• _What the task requires_: Your output should be exactly the lines from the one containing "yellow arrow: rotated 30 degrees clockwise" through the final line of the following data, please, with no pictures.

• _The data_:
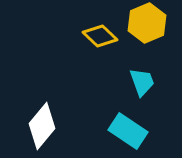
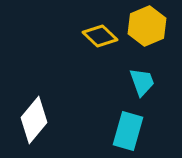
yellow hexagon: moved 3 px down
white diamond: moved 8 px left, 6 px up
cyan rectangle: rotated 72 degrees clockwise
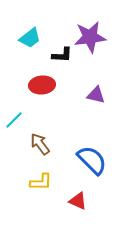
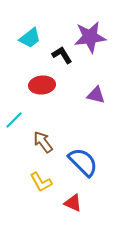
black L-shape: rotated 125 degrees counterclockwise
brown arrow: moved 3 px right, 2 px up
blue semicircle: moved 9 px left, 2 px down
yellow L-shape: rotated 60 degrees clockwise
red triangle: moved 5 px left, 2 px down
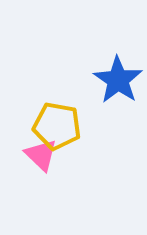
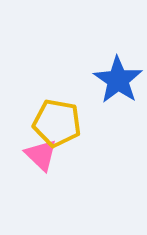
yellow pentagon: moved 3 px up
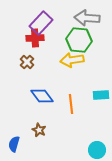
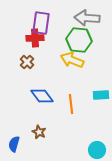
purple rectangle: rotated 35 degrees counterclockwise
yellow arrow: rotated 30 degrees clockwise
brown star: moved 2 px down
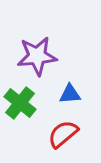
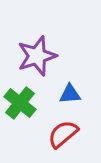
purple star: rotated 12 degrees counterclockwise
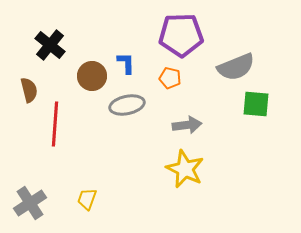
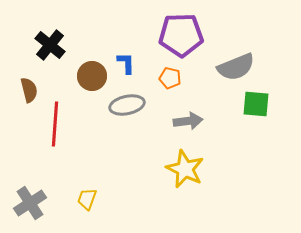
gray arrow: moved 1 px right, 4 px up
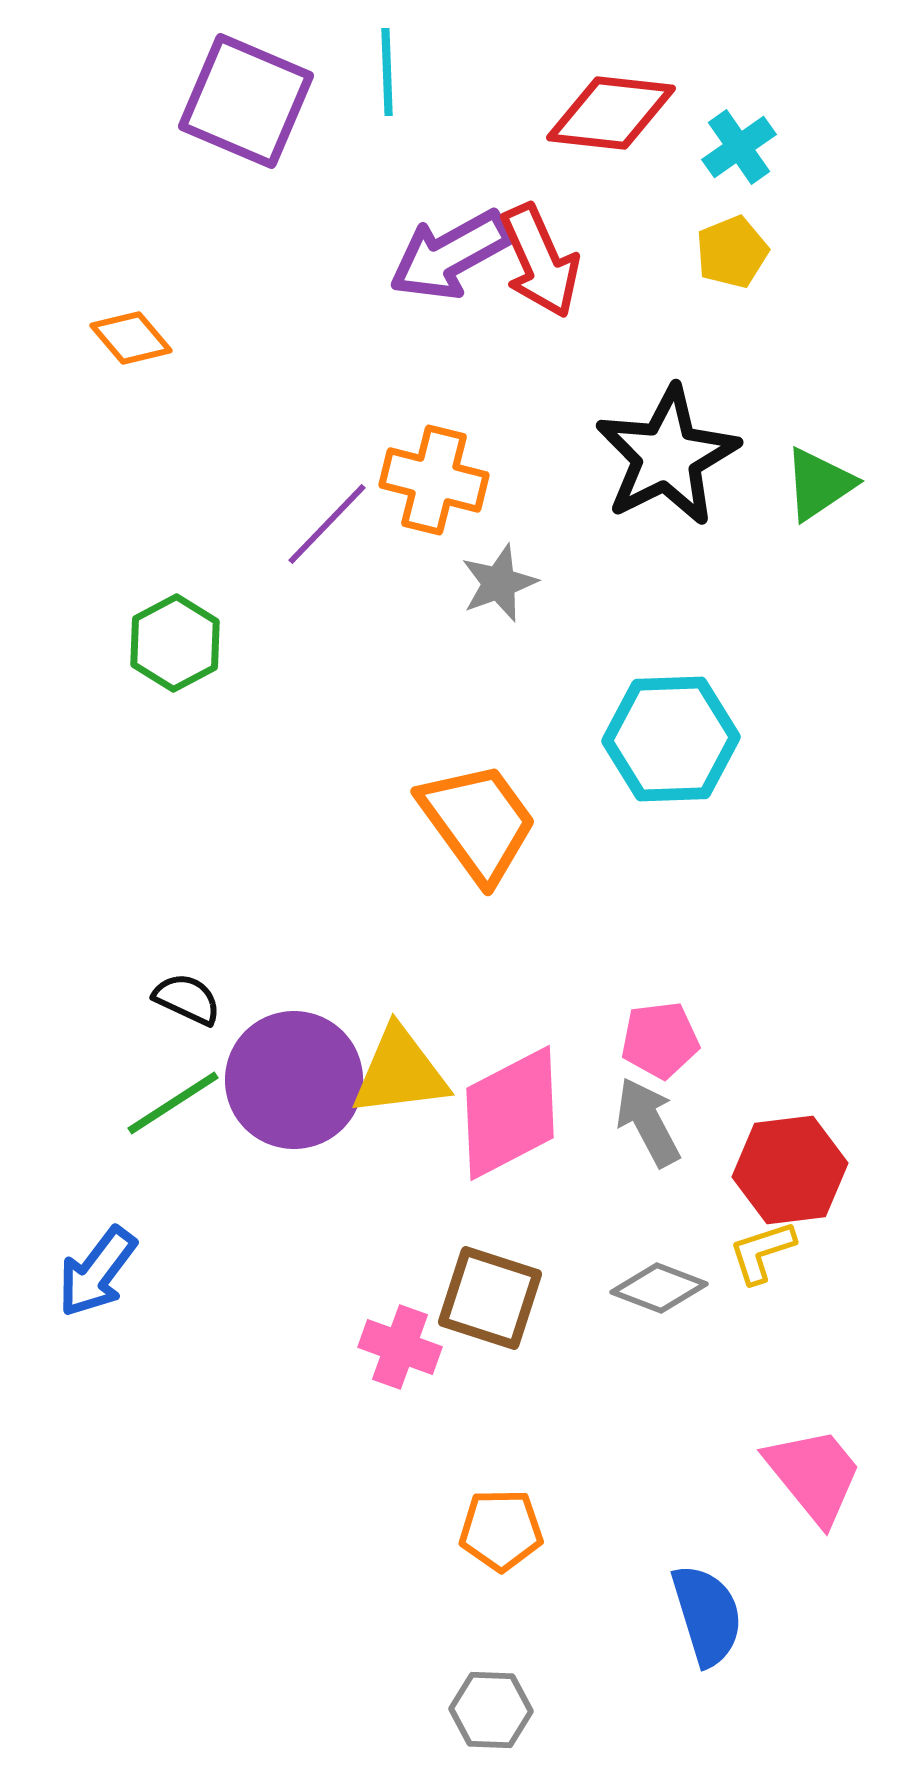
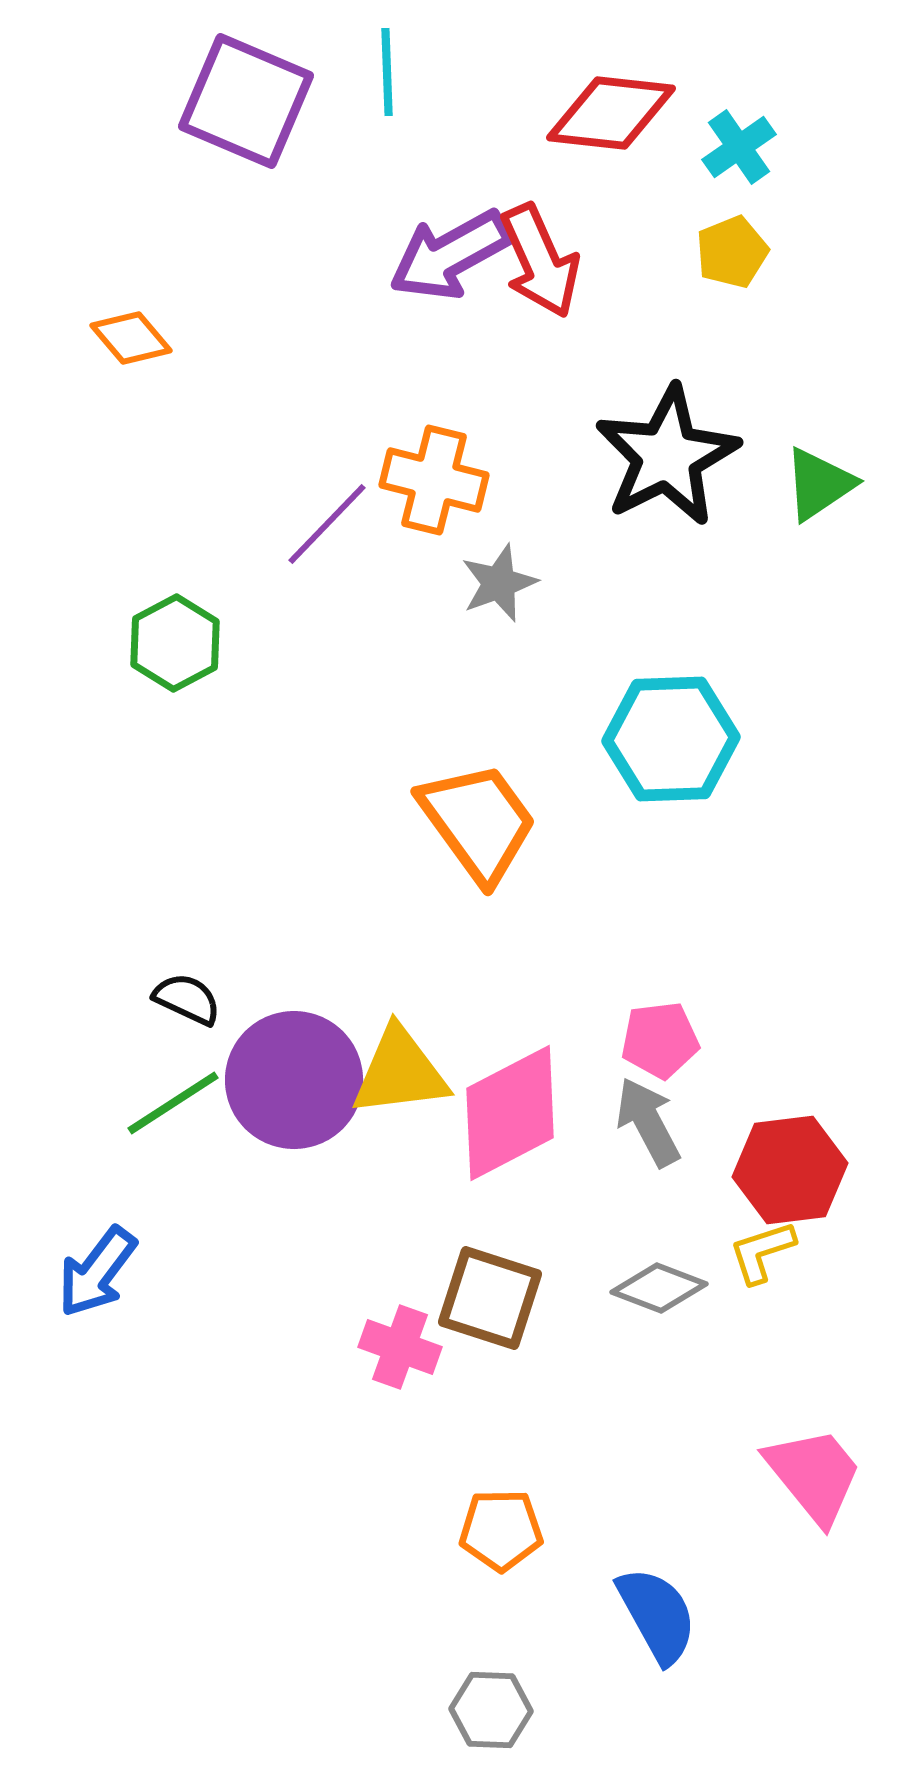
blue semicircle: moved 50 px left; rotated 12 degrees counterclockwise
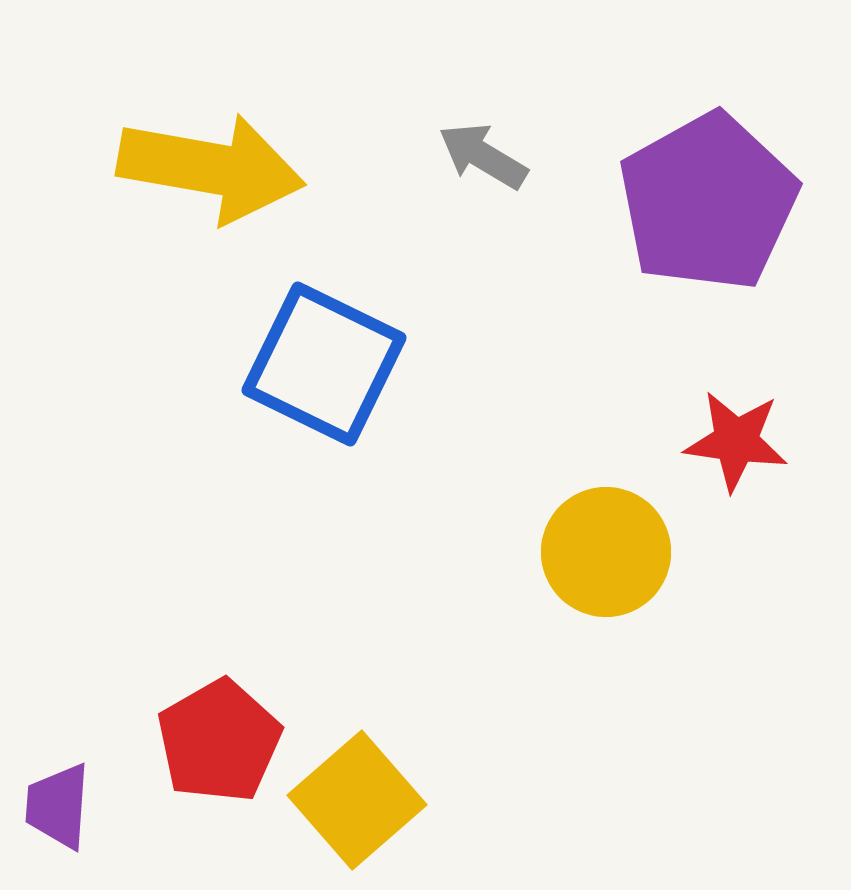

• _Task result_:
yellow arrow: rotated 30 degrees clockwise
brown star: moved 2 px down
purple star: rotated 12 degrees counterclockwise
gray arrow: moved 1 px right, 4 px up
blue semicircle: moved 50 px left; rotated 12 degrees counterclockwise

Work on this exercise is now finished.